Start of Data records
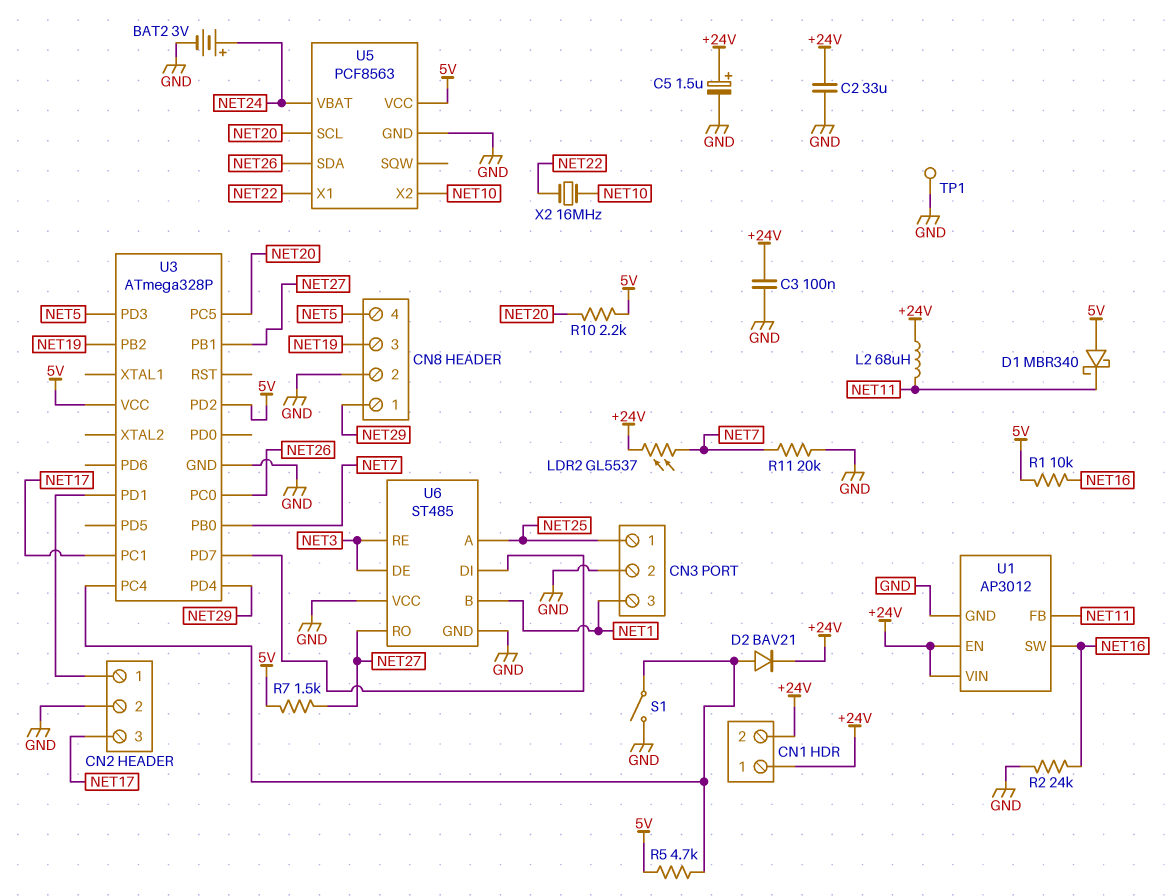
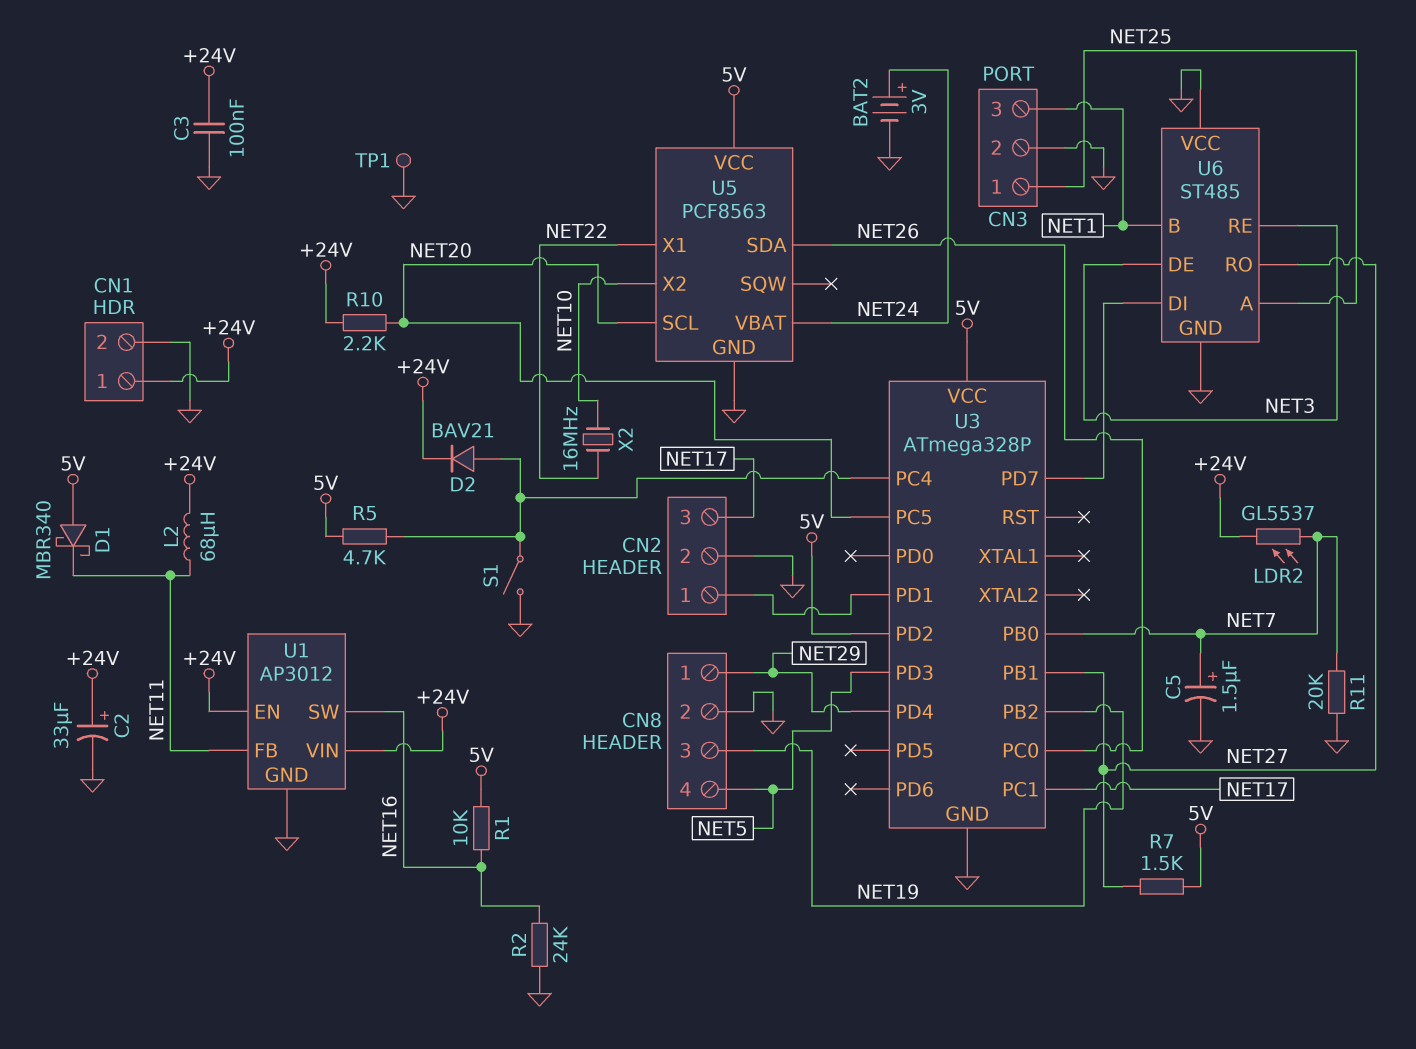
C2: 33uF (+24V, GND) -> 33uF (plus +24V, minus GND)
C5: 1.5uF (plus +24V, minus GND) -> 1.5uF (plus NET7, minus GND)
CN1 pin 2: +24V -> GND
R10: 2.2k (5V, NET20) -> 2.2k (+24V, NET20)

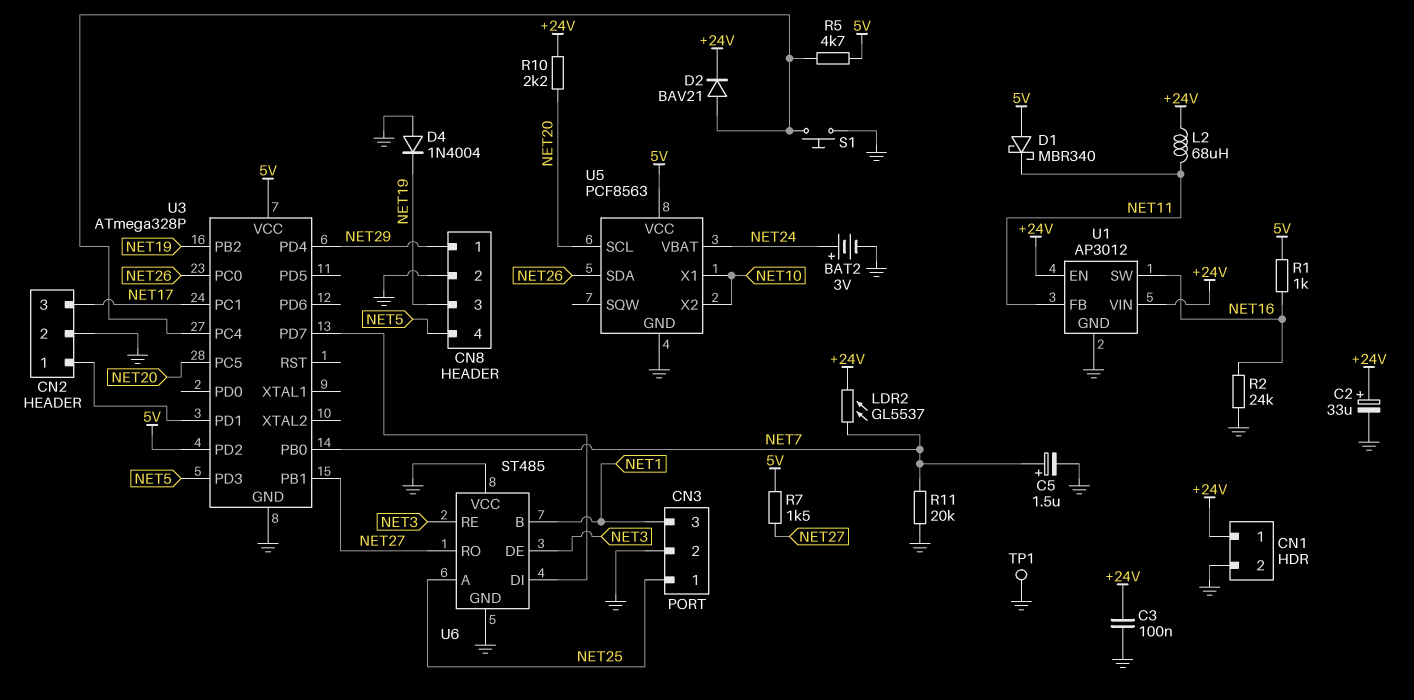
D4: none -> diode 1N4004 (A GND, K NET19)
R1: 10k (5V, NET16) -> 1k (5V, NET16)
S1: switch (GND, U3/PC4) -> button (GND, U3/PC4)
U5 pin X1: NET22 -> NET10
X2: 16MHz (NET10, NET22) -> none

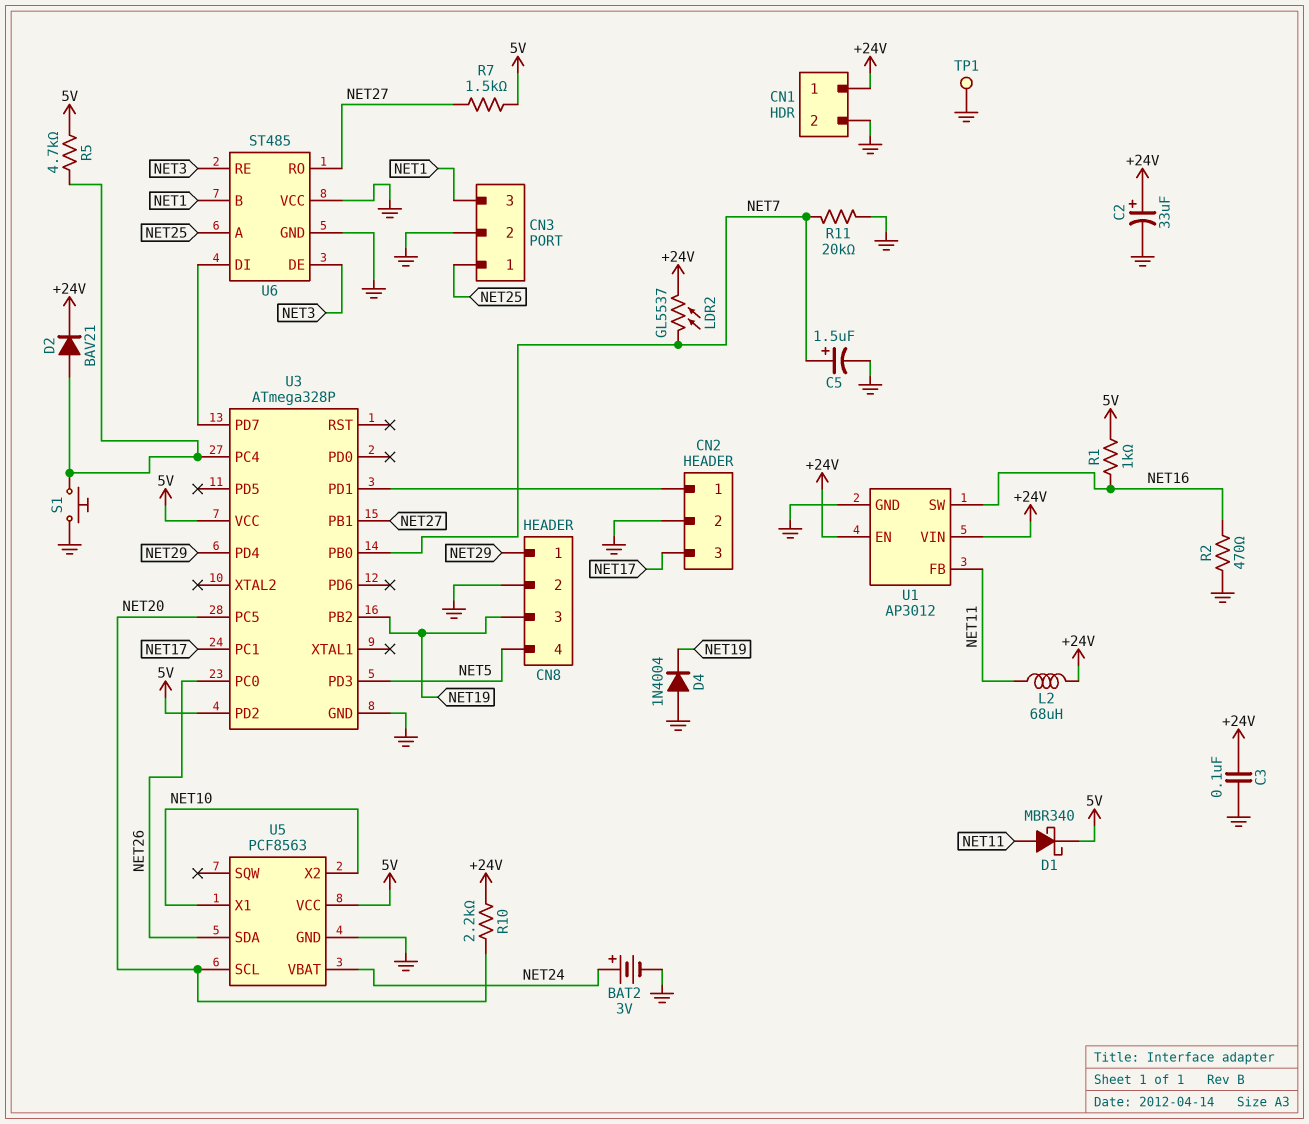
D1: schottky MBR340 (A 5V, K NET11) -> schottky MBR340 (A NET11, K 5V)
R2: 24k (GND, NET16) -> 470 (GND, NET16)

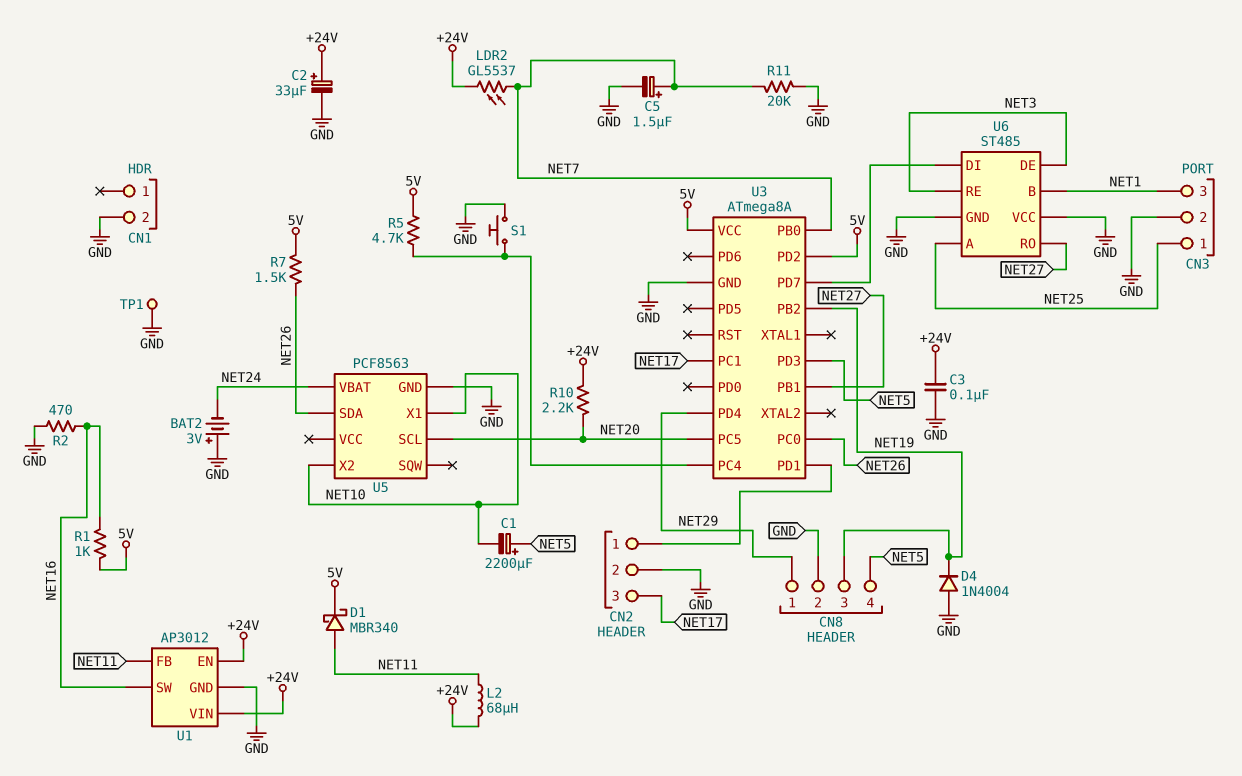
BAT2: 3V (plus NET24, minus GND) -> 3V (plus GND, minus NET24)
C1: none -> 2200uF (plus NET5, minus NET10)
CN1 pin 1: +24V -> none
D2: diode BAV21 (A U3/PC4, K +24V) -> none
R7: 1.5k (5V, NET27) -> 1.5k (5V, NET26)
U3: ATmega328P -> ATmega8A
U5 pin VCC: 5V -> none

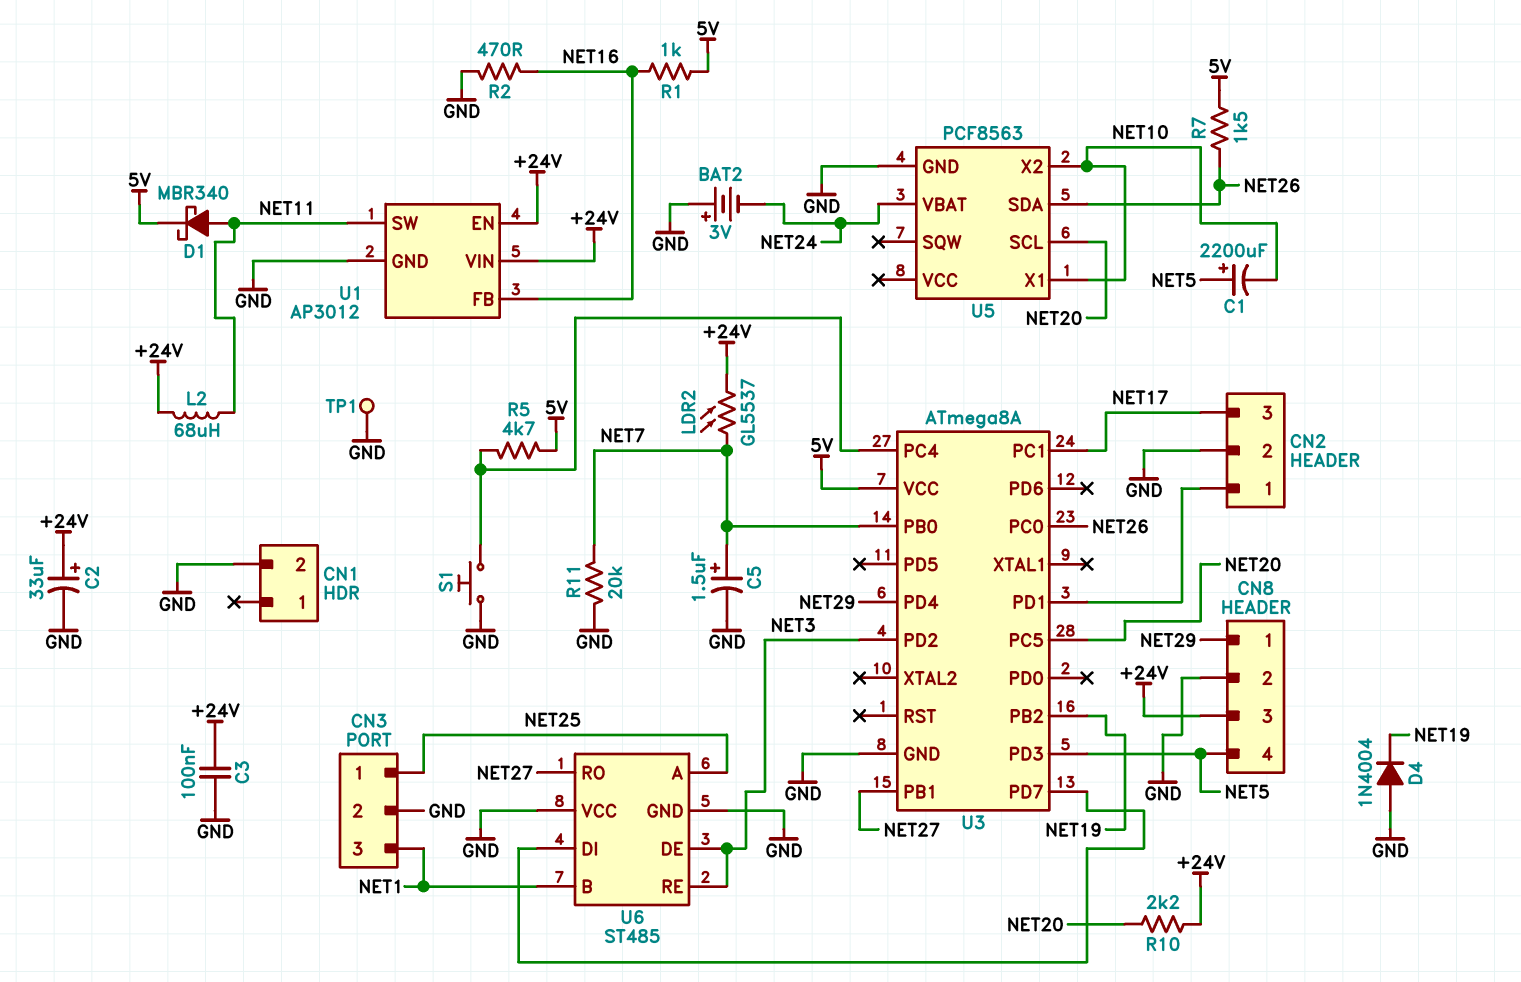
CN8 pin 3: NET19 -> +24V
U1 pin FB: NET11 -> NET16
U1 pin SW: NET16 -> NET11
U3 pin PD2: 5V -> NET3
End of Data records
What the answer needs is every line from the one containing "R7: 1.5k (5V, NET27) -> 1.5k (5V, NET26)" through the final line of the data above, copied exactly, without pictures.

R7: 1.5k (5V, NET27) -> 1.5k (5V, NET26)
U3: ATmega328P -> ATmega8A
U5 pin VCC: 5V -> none

CN8 pin 3: NET19 -> +24V
U1 pin FB: NET11 -> NET16
U1 pin SW: NET16 -> NET11
U3 pin PD2: 5V -> NET3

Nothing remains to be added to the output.